(Object change listings)

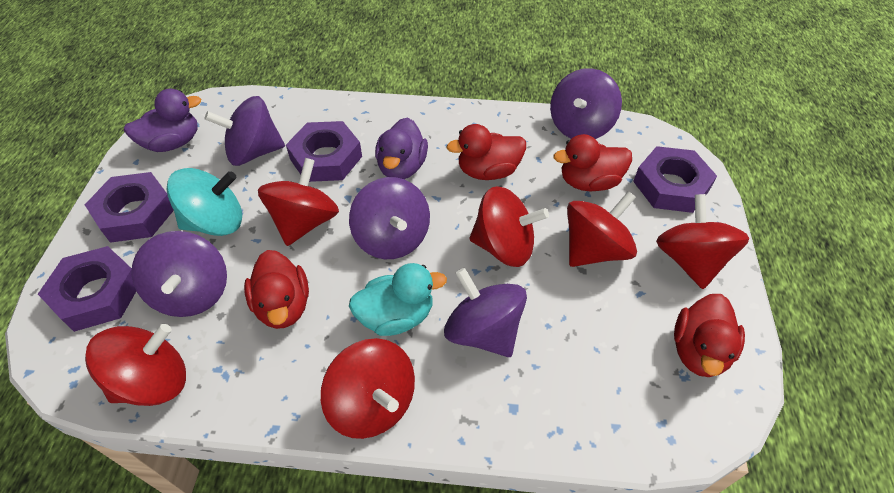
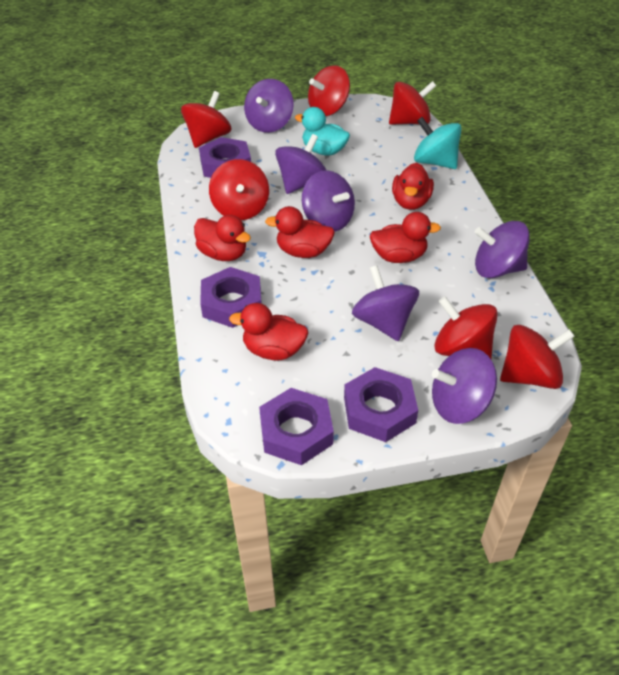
purple duck: 2 -> 0
purple spinning top: 5 -> 6
red duck: 4 -> 5

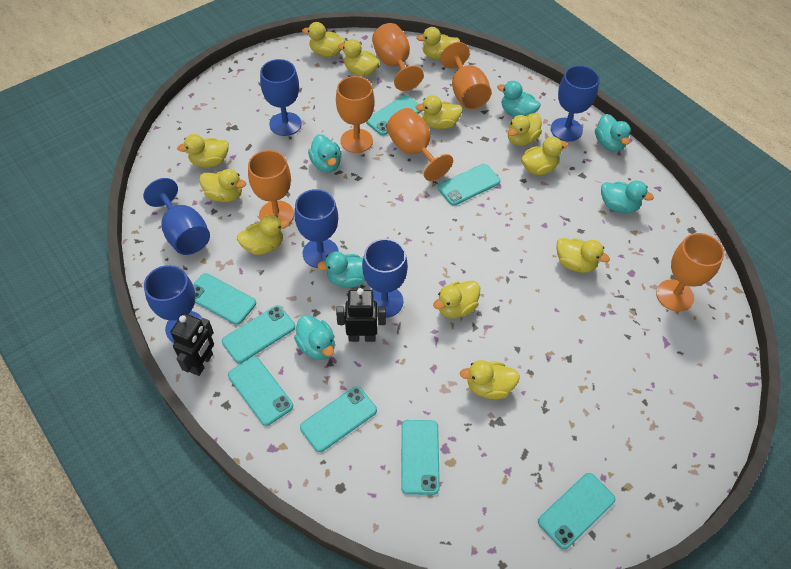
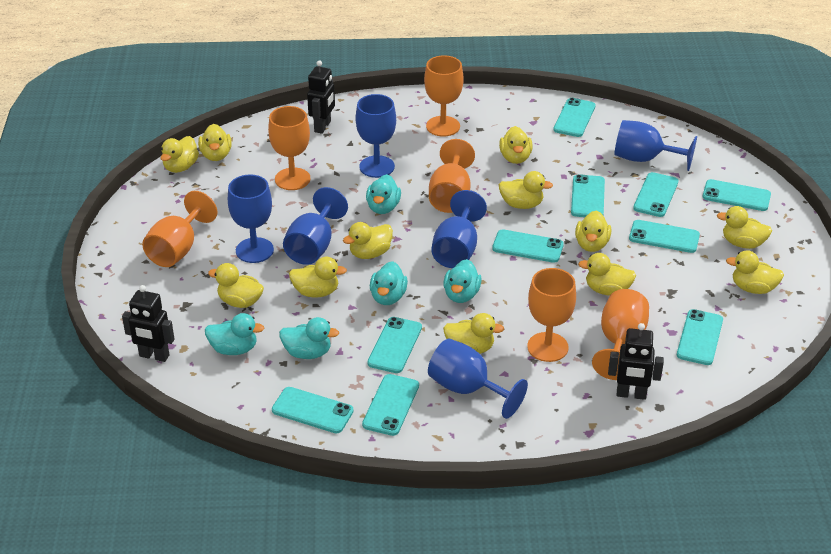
black robot: 2 -> 3
turquoise duck: 6 -> 5
turquoise phone: 8 -> 10

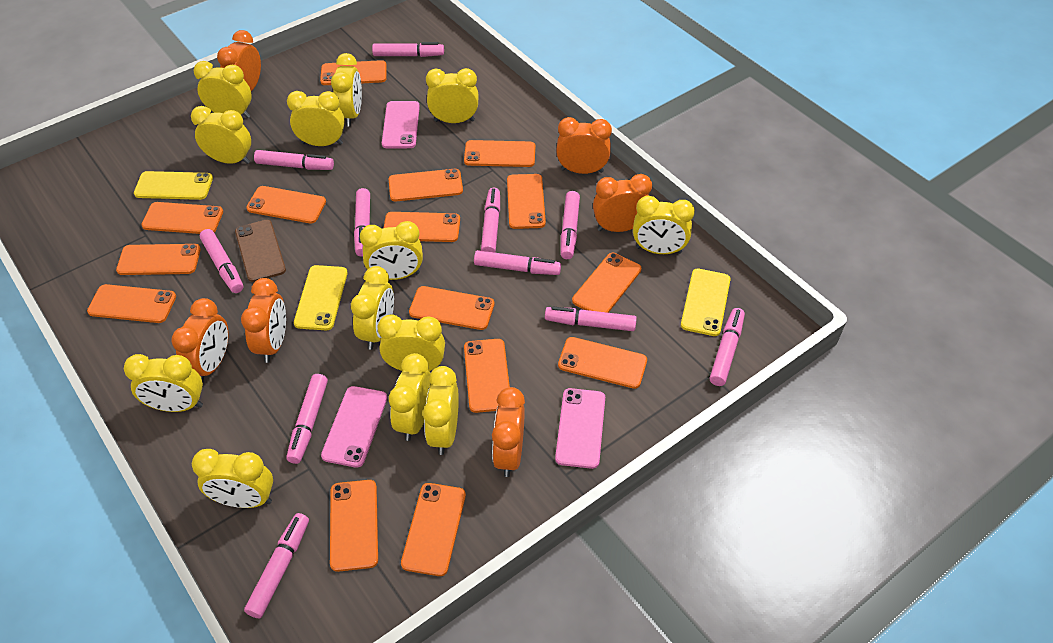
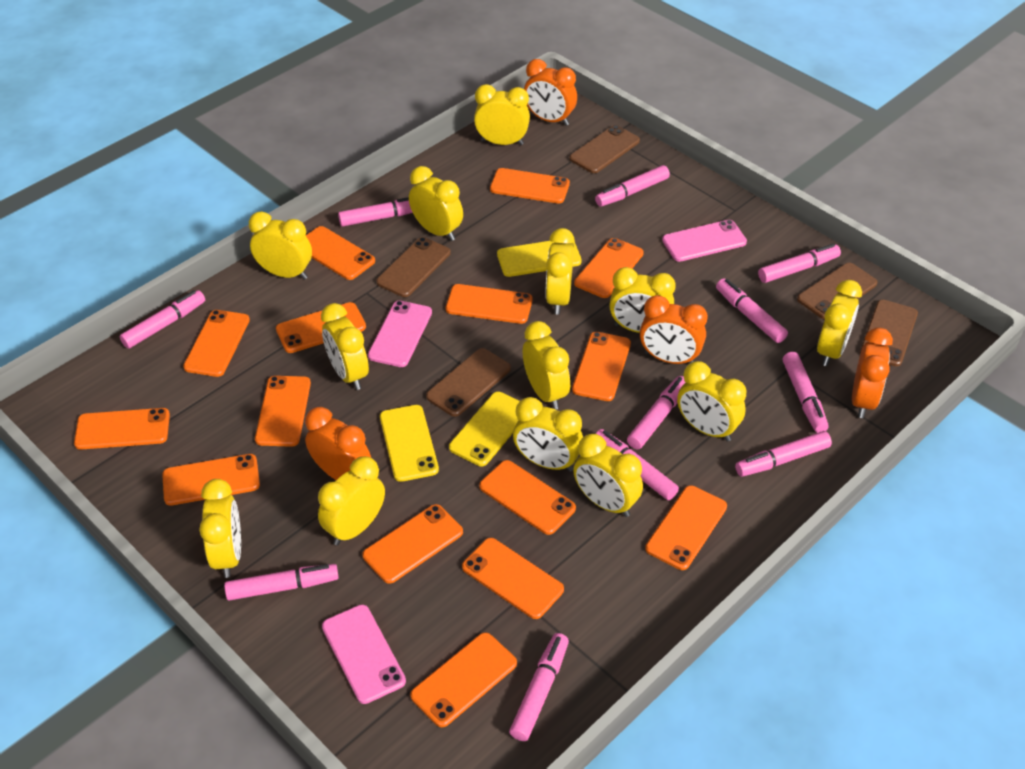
brown phone: 1 -> 5
orange clock: 6 -> 4

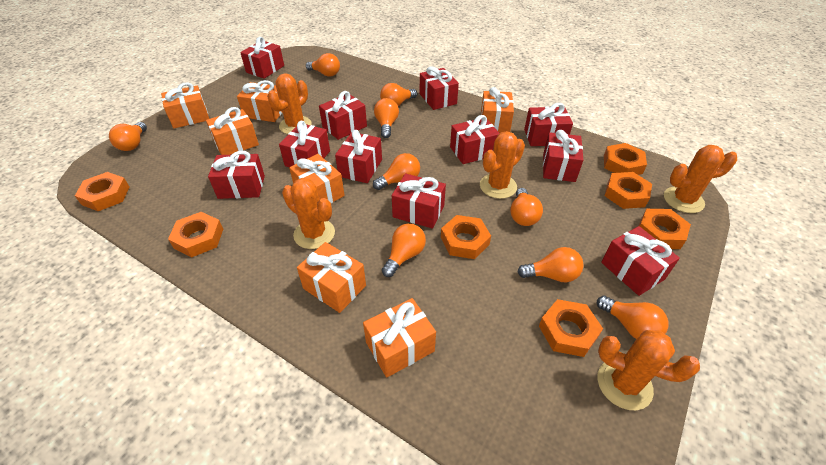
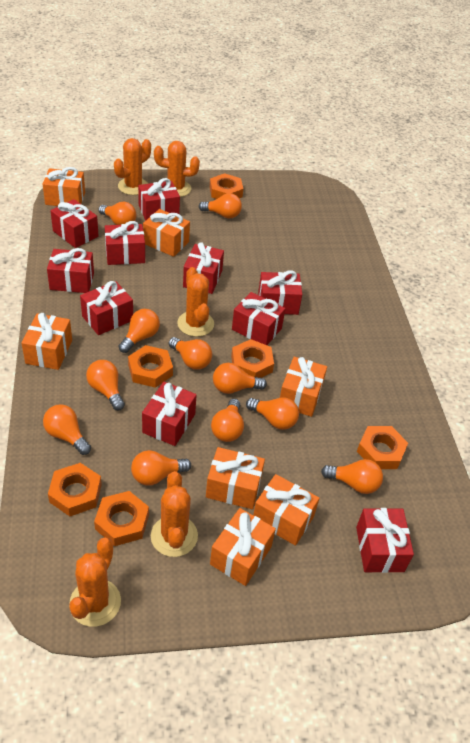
orange light bulb: 9 -> 11
orange nut: 7 -> 6
red gift: 11 -> 10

▶ _Problem to solve_
The answer must be a single number: how many lines in the data above contain the string "duck".

▶ _Solution to this problem_
3